--- The problem ---
Extract from the entries below, exactly as given, only the lines from the line containing "pink gift [468,267,563,367]" to the line containing "yellow key [368,117,410,143]", both lines included.

--- Exercise materials ---
= = = =
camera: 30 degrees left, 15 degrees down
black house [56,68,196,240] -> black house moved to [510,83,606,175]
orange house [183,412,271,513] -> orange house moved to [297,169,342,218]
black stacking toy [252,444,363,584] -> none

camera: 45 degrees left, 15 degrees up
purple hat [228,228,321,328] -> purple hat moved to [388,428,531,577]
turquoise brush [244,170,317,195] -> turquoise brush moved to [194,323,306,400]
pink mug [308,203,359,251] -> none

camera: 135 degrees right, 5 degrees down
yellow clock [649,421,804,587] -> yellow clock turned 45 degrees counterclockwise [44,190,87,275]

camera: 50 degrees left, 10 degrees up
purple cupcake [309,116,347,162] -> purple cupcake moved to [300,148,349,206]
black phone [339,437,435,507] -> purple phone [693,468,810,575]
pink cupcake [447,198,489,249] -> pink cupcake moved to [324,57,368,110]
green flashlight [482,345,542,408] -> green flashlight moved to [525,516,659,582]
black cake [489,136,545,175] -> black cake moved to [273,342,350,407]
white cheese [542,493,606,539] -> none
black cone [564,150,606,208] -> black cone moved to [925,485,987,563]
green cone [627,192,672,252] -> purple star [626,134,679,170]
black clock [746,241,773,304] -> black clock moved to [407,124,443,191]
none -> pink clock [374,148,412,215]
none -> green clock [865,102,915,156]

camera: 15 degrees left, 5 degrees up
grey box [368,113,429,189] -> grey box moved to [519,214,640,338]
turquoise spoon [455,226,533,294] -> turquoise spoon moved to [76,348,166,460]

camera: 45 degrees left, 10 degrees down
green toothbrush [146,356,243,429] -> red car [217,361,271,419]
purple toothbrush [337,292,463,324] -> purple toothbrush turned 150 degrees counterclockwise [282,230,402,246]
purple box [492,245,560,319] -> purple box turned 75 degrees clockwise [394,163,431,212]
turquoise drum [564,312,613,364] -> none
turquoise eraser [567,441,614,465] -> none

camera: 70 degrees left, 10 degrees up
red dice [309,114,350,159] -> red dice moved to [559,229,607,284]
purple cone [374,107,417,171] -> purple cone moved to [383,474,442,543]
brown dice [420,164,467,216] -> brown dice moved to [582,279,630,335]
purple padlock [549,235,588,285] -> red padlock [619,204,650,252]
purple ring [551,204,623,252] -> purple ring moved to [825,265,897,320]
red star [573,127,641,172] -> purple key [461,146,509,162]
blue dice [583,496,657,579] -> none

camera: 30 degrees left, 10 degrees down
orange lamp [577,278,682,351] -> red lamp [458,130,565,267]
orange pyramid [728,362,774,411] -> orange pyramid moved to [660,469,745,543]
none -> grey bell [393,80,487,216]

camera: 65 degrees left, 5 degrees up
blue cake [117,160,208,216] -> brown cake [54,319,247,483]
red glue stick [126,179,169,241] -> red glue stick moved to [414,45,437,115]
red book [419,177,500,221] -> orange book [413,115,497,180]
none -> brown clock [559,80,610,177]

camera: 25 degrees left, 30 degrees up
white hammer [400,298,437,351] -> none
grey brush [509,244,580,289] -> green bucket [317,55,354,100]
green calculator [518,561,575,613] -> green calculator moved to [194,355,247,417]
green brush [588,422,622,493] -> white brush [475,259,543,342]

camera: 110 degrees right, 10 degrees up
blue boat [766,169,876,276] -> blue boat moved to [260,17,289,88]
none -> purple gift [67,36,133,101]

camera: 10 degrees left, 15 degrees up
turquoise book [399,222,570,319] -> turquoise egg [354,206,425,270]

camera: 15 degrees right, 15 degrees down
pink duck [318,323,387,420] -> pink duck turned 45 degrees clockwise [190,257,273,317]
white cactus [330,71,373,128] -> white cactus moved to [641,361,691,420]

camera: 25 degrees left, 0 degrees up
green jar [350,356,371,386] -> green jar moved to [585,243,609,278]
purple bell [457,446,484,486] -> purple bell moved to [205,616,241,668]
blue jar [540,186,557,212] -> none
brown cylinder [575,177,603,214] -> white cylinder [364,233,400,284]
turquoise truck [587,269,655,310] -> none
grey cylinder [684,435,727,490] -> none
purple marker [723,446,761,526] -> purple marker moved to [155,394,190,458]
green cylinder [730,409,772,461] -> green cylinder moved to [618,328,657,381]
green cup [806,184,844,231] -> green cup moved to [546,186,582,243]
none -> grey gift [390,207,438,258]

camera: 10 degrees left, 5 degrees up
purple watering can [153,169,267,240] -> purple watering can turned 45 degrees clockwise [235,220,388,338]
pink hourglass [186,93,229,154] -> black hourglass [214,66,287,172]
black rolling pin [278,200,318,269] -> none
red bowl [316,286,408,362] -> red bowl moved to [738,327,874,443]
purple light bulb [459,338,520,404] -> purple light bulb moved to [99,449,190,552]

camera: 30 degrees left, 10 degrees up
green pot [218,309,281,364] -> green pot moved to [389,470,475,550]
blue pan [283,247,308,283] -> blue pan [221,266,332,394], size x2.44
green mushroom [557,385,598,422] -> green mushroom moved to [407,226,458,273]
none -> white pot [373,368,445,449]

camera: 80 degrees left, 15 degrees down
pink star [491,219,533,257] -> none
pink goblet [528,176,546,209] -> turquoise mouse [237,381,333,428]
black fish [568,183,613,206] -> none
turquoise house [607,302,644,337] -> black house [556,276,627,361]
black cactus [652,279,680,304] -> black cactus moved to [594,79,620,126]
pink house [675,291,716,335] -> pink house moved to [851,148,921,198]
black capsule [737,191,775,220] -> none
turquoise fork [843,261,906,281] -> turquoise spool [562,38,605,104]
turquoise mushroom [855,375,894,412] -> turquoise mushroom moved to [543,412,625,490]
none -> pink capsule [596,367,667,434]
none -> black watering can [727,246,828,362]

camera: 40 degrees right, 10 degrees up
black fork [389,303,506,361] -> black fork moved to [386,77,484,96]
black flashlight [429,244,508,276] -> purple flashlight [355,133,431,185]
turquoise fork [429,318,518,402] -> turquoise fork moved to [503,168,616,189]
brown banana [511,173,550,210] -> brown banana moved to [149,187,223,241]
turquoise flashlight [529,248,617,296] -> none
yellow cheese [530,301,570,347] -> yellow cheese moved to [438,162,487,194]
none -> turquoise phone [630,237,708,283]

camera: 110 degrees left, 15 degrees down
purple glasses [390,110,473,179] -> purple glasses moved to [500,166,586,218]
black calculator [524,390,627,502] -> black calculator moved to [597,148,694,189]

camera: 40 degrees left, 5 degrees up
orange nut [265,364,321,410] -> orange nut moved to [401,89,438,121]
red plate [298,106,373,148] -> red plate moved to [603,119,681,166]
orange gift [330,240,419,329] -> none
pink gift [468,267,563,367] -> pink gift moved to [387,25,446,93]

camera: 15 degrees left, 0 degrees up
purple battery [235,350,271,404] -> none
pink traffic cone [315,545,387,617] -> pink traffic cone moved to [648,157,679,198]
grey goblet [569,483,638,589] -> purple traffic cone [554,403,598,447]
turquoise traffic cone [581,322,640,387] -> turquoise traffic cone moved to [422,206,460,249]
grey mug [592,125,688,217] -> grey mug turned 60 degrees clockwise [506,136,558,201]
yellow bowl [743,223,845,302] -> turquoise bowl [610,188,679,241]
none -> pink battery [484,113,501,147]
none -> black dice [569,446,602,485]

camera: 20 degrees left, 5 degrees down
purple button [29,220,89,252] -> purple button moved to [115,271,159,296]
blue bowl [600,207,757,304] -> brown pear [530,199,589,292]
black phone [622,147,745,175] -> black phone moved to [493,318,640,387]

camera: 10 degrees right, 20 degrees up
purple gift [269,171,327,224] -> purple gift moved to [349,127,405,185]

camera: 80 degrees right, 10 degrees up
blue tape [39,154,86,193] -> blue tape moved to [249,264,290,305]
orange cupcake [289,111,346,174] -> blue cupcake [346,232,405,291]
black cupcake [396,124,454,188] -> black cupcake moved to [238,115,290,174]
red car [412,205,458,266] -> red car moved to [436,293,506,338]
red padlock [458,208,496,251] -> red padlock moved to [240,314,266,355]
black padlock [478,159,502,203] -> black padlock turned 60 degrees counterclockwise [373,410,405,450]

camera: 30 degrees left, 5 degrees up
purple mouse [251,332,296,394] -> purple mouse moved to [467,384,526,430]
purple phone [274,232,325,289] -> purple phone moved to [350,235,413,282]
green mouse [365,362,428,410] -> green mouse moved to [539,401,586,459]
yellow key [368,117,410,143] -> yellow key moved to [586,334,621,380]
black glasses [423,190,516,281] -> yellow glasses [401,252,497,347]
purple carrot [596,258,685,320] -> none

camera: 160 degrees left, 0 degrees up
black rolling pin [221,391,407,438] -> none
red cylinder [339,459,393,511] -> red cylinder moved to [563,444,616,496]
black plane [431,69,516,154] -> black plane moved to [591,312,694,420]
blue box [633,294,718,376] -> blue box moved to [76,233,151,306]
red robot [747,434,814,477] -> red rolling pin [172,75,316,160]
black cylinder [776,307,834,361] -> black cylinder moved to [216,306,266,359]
= = = =
--- Problem solution ---
pink gift [468,267,563,367] -> pink gift moved to [387,25,446,93]

camera: 15 degrees left, 0 degrees up
purple battery [235,350,271,404] -> none
pink traffic cone [315,545,387,617] -> pink traffic cone moved to [648,157,679,198]
grey goblet [569,483,638,589] -> purple traffic cone [554,403,598,447]
turquoise traffic cone [581,322,640,387] -> turquoise traffic cone moved to [422,206,460,249]
grey mug [592,125,688,217] -> grey mug turned 60 degrees clockwise [506,136,558,201]
yellow bowl [743,223,845,302] -> turquoise bowl [610,188,679,241]
none -> pink battery [484,113,501,147]
none -> black dice [569,446,602,485]

camera: 20 degrees left, 5 degrees down
purple button [29,220,89,252] -> purple button moved to [115,271,159,296]
blue bowl [600,207,757,304] -> brown pear [530,199,589,292]
black phone [622,147,745,175] -> black phone moved to [493,318,640,387]

camera: 10 degrees right, 20 degrees up
purple gift [269,171,327,224] -> purple gift moved to [349,127,405,185]

camera: 80 degrees right, 10 degrees up
blue tape [39,154,86,193] -> blue tape moved to [249,264,290,305]
orange cupcake [289,111,346,174] -> blue cupcake [346,232,405,291]
black cupcake [396,124,454,188] -> black cupcake moved to [238,115,290,174]
red car [412,205,458,266] -> red car moved to [436,293,506,338]
red padlock [458,208,496,251] -> red padlock moved to [240,314,266,355]
black padlock [478,159,502,203] -> black padlock turned 60 degrees counterclockwise [373,410,405,450]

camera: 30 degrees left, 5 degrees up
purple mouse [251,332,296,394] -> purple mouse moved to [467,384,526,430]
purple phone [274,232,325,289] -> purple phone moved to [350,235,413,282]
green mouse [365,362,428,410] -> green mouse moved to [539,401,586,459]
yellow key [368,117,410,143] -> yellow key moved to [586,334,621,380]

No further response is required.